**Task prompt:** Take the data below and write it out exactly, except for the pictures.

**Information given:**
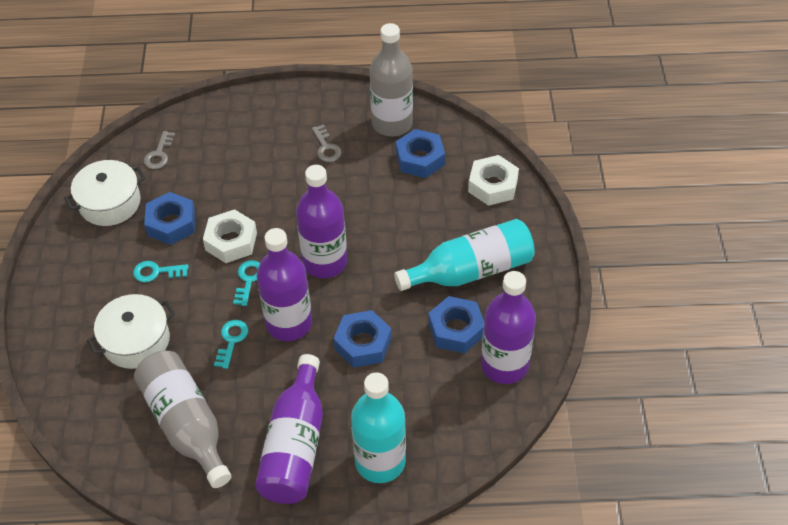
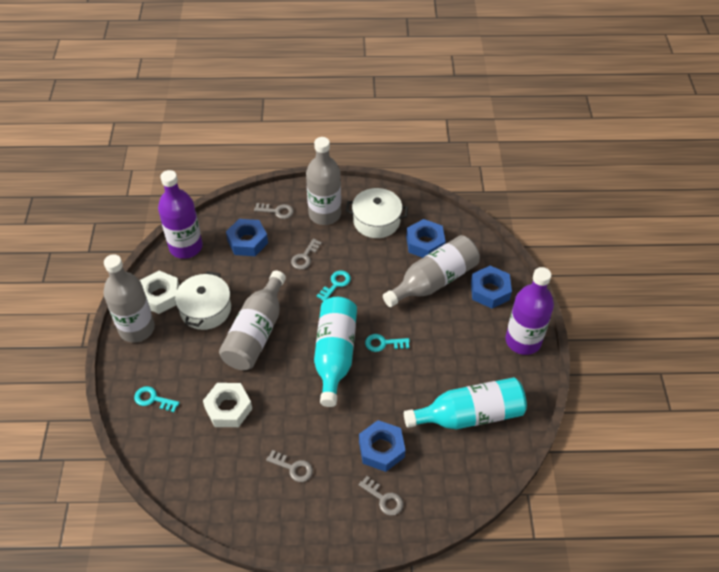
grey bottle: 2 -> 4
grey key: 2 -> 4
purple bottle: 4 -> 2

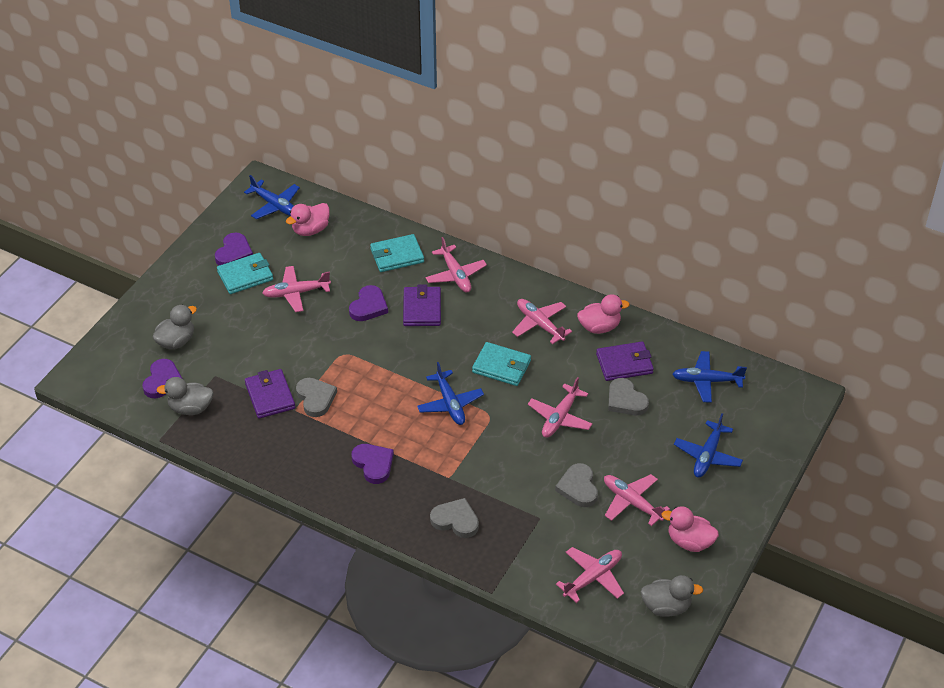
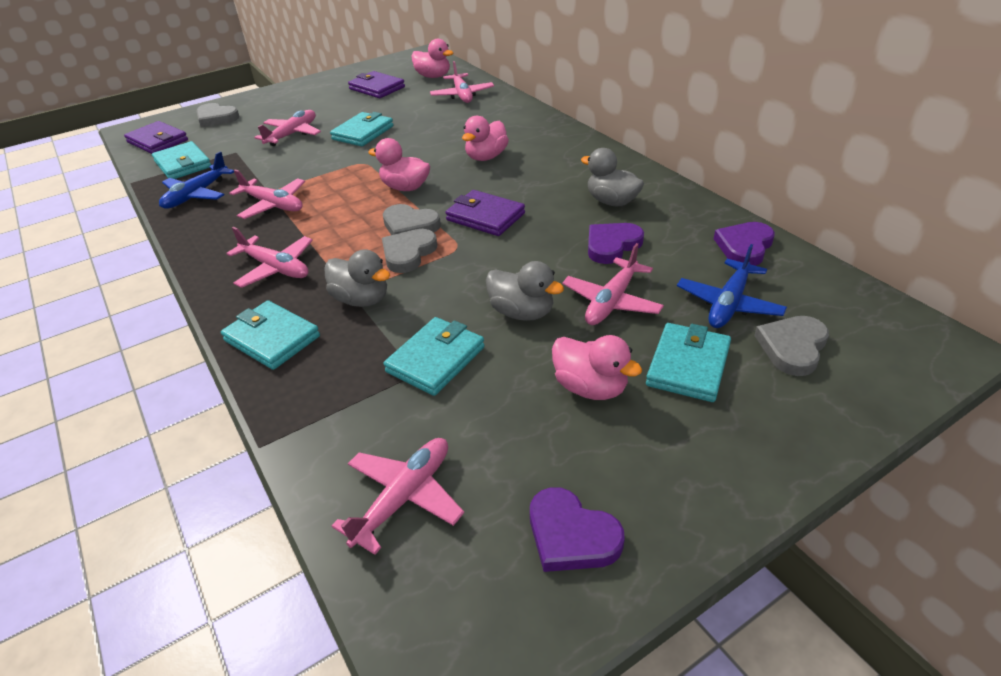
blue plane: 4 -> 2
pink duck: 3 -> 4
purple heart: 4 -> 3
turquoise wallet: 3 -> 5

**The completed task:**
grey bottle: 2 -> 4
grey key: 2 -> 4
purple bottle: 4 -> 2

blue plane: 4 -> 2
pink duck: 3 -> 4
purple heart: 4 -> 3
turquoise wallet: 3 -> 5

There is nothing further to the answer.